- [Work required]: Below are records; copy exactly the line containing "C1: 68nF (AGND, VS) -> none" and every line after it, through the last.

- [Edit tracking data]:
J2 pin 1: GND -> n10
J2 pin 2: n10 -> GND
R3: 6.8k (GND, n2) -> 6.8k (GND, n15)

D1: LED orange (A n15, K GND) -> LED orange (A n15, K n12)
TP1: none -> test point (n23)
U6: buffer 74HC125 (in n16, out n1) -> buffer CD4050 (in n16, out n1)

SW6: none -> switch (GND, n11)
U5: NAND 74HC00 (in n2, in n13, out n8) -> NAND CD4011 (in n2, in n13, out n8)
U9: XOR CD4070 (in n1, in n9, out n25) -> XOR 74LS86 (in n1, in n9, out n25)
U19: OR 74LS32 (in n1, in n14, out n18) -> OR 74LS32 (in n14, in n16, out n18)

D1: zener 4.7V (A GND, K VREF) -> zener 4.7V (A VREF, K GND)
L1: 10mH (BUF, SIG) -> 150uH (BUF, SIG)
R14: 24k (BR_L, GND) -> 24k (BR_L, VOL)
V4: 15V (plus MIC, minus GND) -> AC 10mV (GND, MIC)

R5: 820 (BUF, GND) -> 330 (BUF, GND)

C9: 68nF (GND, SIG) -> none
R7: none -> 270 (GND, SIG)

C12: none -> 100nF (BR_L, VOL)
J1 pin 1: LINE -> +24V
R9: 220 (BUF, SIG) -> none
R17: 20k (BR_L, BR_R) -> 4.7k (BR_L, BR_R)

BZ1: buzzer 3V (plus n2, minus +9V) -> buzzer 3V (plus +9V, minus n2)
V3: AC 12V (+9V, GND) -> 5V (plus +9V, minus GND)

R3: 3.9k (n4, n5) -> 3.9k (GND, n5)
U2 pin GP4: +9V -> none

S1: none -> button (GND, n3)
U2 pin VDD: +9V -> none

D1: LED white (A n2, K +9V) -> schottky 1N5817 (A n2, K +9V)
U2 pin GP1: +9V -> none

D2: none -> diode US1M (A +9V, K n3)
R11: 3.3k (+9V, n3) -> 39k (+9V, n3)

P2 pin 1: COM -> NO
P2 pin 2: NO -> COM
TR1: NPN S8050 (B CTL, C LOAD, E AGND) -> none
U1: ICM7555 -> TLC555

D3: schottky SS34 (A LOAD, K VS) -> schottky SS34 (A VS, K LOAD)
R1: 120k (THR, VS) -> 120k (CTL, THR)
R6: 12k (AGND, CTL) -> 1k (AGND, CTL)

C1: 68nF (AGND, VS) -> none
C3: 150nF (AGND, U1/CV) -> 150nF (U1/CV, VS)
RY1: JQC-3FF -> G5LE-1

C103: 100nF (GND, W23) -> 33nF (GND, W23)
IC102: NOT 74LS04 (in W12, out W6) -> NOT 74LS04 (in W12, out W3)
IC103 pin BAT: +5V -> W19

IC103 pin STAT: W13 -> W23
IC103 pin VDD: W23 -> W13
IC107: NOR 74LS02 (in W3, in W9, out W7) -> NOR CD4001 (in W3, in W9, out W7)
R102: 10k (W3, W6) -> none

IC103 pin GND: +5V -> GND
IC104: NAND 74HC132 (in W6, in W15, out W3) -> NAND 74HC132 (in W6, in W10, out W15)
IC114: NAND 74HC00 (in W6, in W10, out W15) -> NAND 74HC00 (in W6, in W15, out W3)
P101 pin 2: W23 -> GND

- [Expected output]:
C1: 68nF (AGND, VS) -> none
C3: 150nF (AGND, U1/CV) -> 150nF (U1/CV, VS)
RY1: JQC-3FF -> G5LE-1

C103: 100nF (GND, W23) -> 33nF (GND, W23)
IC102: NOT 74LS04 (in W12, out W6) -> NOT 74LS04 (in W12, out W3)
IC103 pin BAT: +5V -> W19

IC103 pin STAT: W13 -> W23
IC103 pin VDD: W23 -> W13
IC107: NOR 74LS02 (in W3, in W9, out W7) -> NOR CD4001 (in W3, in W9, out W7)
R102: 10k (W3, W6) -> none

IC103 pin GND: +5V -> GND
IC104: NAND 74HC132 (in W6, in W15, out W3) -> NAND 74HC132 (in W6, in W10, out W15)
IC114: NAND 74HC00 (in W6, in W10, out W15) -> NAND 74HC00 (in W6, in W15, out W3)
P101 pin 2: W23 -> GND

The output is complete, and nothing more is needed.